EXERCISE INSTRUCTIONS:
Write out the whole listing again so that each line matches the original.

DATA LISTING:

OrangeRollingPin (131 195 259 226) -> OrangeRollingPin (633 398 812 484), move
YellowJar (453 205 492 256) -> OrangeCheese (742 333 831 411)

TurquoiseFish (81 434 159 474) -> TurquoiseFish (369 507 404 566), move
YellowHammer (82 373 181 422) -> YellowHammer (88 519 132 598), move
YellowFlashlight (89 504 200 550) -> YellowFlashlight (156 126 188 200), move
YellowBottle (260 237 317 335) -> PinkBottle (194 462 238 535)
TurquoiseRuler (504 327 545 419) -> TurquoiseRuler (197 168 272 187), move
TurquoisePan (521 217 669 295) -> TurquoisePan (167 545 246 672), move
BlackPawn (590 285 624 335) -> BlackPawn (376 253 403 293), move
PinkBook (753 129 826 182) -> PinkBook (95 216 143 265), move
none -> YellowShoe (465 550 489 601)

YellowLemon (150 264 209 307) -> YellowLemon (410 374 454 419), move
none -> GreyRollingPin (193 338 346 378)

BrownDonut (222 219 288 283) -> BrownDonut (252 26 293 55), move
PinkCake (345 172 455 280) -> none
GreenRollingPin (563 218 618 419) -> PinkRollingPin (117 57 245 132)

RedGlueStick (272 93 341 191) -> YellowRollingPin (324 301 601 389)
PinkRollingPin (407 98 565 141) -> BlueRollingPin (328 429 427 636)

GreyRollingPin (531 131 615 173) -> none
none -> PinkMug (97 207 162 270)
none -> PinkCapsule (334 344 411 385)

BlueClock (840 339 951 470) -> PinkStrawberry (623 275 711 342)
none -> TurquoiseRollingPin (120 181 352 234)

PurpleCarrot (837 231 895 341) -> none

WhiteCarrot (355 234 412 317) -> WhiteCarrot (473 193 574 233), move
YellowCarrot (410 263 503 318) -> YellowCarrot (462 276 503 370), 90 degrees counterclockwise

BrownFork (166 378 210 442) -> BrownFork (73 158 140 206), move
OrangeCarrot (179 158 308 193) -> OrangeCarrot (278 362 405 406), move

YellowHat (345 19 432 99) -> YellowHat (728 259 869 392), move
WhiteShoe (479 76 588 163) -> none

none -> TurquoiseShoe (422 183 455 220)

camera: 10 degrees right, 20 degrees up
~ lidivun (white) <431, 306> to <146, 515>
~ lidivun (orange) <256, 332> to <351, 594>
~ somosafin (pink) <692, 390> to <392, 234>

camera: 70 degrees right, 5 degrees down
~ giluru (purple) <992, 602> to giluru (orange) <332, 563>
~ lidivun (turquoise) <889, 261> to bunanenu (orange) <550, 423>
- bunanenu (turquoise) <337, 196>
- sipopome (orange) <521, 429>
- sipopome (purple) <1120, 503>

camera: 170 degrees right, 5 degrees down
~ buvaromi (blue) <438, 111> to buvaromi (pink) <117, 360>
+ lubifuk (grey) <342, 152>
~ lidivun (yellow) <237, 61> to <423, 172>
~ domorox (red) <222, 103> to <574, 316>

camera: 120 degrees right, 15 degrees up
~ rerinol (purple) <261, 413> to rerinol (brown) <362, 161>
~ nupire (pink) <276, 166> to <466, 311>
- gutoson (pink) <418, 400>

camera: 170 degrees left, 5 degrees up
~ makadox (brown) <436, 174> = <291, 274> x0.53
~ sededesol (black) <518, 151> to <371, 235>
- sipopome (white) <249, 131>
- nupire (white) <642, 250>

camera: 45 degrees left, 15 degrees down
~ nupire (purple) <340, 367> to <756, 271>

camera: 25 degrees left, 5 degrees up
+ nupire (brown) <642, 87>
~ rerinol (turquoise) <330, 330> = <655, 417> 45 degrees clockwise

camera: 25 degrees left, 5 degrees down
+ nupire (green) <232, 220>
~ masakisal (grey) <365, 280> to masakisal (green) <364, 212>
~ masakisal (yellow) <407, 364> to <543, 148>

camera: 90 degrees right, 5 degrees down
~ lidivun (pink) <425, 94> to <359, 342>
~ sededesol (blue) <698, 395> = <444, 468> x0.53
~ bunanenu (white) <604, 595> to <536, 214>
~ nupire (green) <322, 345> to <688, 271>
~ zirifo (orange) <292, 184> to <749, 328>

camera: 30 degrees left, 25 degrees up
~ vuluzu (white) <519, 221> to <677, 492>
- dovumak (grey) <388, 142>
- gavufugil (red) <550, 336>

SOLUTION BELOW:
OrangeRollingPin (131 195 259 226) -> OrangeRollingPin (633 398 812 484), move
YellowJar (453 205 492 256) -> OrangeCheese (742 333 831 411)

TurquoiseFish (81 434 159 474) -> TurquoiseFish (369 507 404 566), move
YellowHammer (82 373 181 422) -> YellowHammer (88 519 132 598), move
YellowFlashlight (89 504 200 550) -> YellowFlashlight (156 126 188 200), move
YellowBottle (260 237 317 335) -> PinkBottle (194 462 238 535)
TurquoiseRuler (504 327 545 419) -> TurquoiseRuler (197 168 272 187), move
TurquoisePan (521 217 669 295) -> TurquoisePan (167 545 246 672), move
BlackPawn (590 285 624 335) -> BlackPawn (376 253 403 293), move
PinkBook (753 129 826 182) -> PinkBook (95 216 143 265), move
none -> YellowShoe (465 550 489 601)

YellowLemon (150 264 209 307) -> YellowLemon (410 374 454 419), move
none -> GreyRollingPin (193 338 346 378)

BrownDonut (222 219 288 283) -> BrownDonut (252 26 293 55), move
PinkCake (345 172 455 280) -> none
GreenRollingPin (563 218 618 419) -> PinkRollingPin (117 57 245 132)

RedGlueStick (272 93 341 191) -> YellowRollingPin (324 301 601 389)
PinkRollingPin (407 98 565 141) -> BlueRollingPin (328 429 427 636)

GreyRollingPin (531 131 615 173) -> none
none -> PinkMug (97 207 162 270)
none -> PinkCapsule (334 344 411 385)

BlueClock (840 339 951 470) -> PinkStrawberry (623 275 711 342)
none -> TurquoiseRollingPin (120 181 352 234)

PurpleCarrot (837 231 895 341) -> none

WhiteCarrot (355 234 412 317) -> WhiteCarrot (473 193 574 233), move
YellowCarrot (410 263 503 318) -> YellowCarrot (462 276 503 370), 90 degrees counterclockwise

BrownFork (166 378 210 442) -> BrownFork (73 158 140 206), move
OrangeCarrot (179 158 308 193) -> OrangeCarrot (278 362 405 406), move

YellowHat (345 19 432 99) -> YellowHat (728 259 869 392), move
WhiteShoe (479 76 588 163) -> none

none -> TurquoiseShoe (422 183 455 220)

camera: 10 degrees right, 20 degrees up
~ lidivun (white) <431, 306> to <146, 515>
~ lidivun (orange) <256, 332> to <351, 594>
~ somosafin (pink) <692, 390> to <392, 234>

camera: 70 degrees right, 5 degrees down
~ giluru (purple) <992, 602> to giluru (orange) <332, 563>
~ lidivun (turquoise) <889, 261> to bunanenu (orange) <550, 423>
- bunanenu (turquoise) <337, 196>
- sipopome (orange) <521, 429>
- sipopome (purple) <1120, 503>

camera: 170 degrees right, 5 degrees down
~ buvaromi (blue) <438, 111> to buvaromi (pink) <117, 360>
+ lubifuk (grey) <342, 152>
~ lidivun (yellow) <237, 61> to <423, 172>
~ domorox (red) <222, 103> to <574, 316>

camera: 120 degrees right, 15 degrees up
~ rerinol (purple) <261, 413> to rerinol (brown) <362, 161>
~ nupire (pink) <276, 166> to <466, 311>
- gutoson (pink) <418, 400>

camera: 170 degrees left, 5 degrees up
~ makadox (brown) <436, 174> = <291, 274> x0.53
~ sededesol (black) <518, 151> to <371, 235>
- sipopome (white) <249, 131>
- nupire (white) <642, 250>

camera: 45 degrees left, 15 degrees down
~ nupire (purple) <340, 367> to <756, 271>

camera: 25 degrees left, 5 degrees up
+ nupire (brown) <642, 87>
~ rerinol (turquoise) <330, 330> = <655, 417> 45 degrees clockwise

camera: 25 degrees left, 5 degrees down
+ nupire (green) <232, 220>
~ masakisal (grey) <365, 280> to masakisal (green) <364, 212>
~ masakisal (yellow) <407, 364> to <543, 148>

camera: 90 degrees right, 5 degrees down
~ lidivun (pink) <425, 94> to <359, 342>
~ sededesol (blue) <698, 395> = <444, 468> x0.53
~ bunanenu (white) <604, 595> to <536, 214>
~ nupire (green) <322, 345> to <688, 271>
~ zirifo (orange) <292, 184> to <749, 328>

camera: 30 degrees left, 25 degrees up
~ vuluzu (white) <519, 221> to <677, 492>
- dovumak (grey) <388, 142>
- gavufugil (red) <550, 336>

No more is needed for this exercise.